* **Task directions**:
Provide an exact reproduction of every entry.

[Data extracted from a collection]
§ §

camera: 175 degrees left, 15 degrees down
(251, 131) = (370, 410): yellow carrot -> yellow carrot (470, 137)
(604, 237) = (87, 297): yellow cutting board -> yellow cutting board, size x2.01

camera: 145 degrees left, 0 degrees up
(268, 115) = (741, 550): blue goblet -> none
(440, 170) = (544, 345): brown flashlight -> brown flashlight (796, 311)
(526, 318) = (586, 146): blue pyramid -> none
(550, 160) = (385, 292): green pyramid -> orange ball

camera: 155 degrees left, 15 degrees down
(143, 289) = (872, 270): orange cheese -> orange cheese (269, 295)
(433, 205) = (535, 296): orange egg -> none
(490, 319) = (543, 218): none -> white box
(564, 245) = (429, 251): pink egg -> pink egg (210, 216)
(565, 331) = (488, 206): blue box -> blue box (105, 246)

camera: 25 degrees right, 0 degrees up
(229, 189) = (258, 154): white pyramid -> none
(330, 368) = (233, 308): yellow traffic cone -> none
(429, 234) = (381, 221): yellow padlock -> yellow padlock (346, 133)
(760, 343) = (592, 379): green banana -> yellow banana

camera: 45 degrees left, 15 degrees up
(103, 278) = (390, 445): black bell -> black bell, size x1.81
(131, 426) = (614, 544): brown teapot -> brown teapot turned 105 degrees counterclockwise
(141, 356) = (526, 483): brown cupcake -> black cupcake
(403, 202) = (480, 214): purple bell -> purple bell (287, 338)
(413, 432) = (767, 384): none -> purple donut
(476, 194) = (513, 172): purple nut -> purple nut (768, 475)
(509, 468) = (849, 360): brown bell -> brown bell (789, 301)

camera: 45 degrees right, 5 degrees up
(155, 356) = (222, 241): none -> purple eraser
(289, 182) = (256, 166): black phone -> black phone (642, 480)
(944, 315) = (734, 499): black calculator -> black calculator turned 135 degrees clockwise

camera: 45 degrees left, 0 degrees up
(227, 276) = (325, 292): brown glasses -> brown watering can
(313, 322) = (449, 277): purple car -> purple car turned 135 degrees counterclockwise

§ §

* **Task result**:
camera: 175 degrees left, 15 degrees down
(251, 131) = (370, 410): yellow carrot -> yellow carrot (470, 137)
(604, 237) = (87, 297): yellow cutting board -> yellow cutting board, size x2.01

camera: 145 degrees left, 0 degrees up
(268, 115) = (741, 550): blue goblet -> none
(440, 170) = (544, 345): brown flashlight -> brown flashlight (796, 311)
(526, 318) = (586, 146): blue pyramid -> none
(550, 160) = (385, 292): green pyramid -> orange ball

camera: 155 degrees left, 15 degrees down
(143, 289) = (872, 270): orange cheese -> orange cheese (269, 295)
(433, 205) = (535, 296): orange egg -> none
(490, 319) = (543, 218): none -> white box
(564, 245) = (429, 251): pink egg -> pink egg (210, 216)
(565, 331) = (488, 206): blue box -> blue box (105, 246)

camera: 25 degrees right, 0 degrees up
(229, 189) = (258, 154): white pyramid -> none
(330, 368) = (233, 308): yellow traffic cone -> none
(429, 234) = (381, 221): yellow padlock -> yellow padlock (346, 133)
(760, 343) = (592, 379): green banana -> yellow banana

camera: 45 degrees left, 15 degrees up
(103, 278) = (390, 445): black bell -> black bell, size x1.81
(131, 426) = (614, 544): brown teapot -> brown teapot turned 105 degrees counterclockwise
(141, 356) = (526, 483): brown cupcake -> black cupcake
(403, 202) = (480, 214): purple bell -> purple bell (287, 338)
(413, 432) = (767, 384): none -> purple donut
(476, 194) = (513, 172): purple nut -> purple nut (768, 475)
(509, 468) = (849, 360): brown bell -> brown bell (789, 301)

camera: 45 degrees right, 5 degrees up
(155, 356) = (222, 241): none -> purple eraser
(289, 182) = (256, 166): black phone -> black phone (642, 480)
(944, 315) = (734, 499): black calculator -> black calculator turned 135 degrees clockwise

camera: 45 degrees left, 0 degrees up
(227, 276) = (325, 292): brown glasses -> brown watering can
(313, 322) = (449, 277): purple car -> purple car turned 135 degrees counterclockwise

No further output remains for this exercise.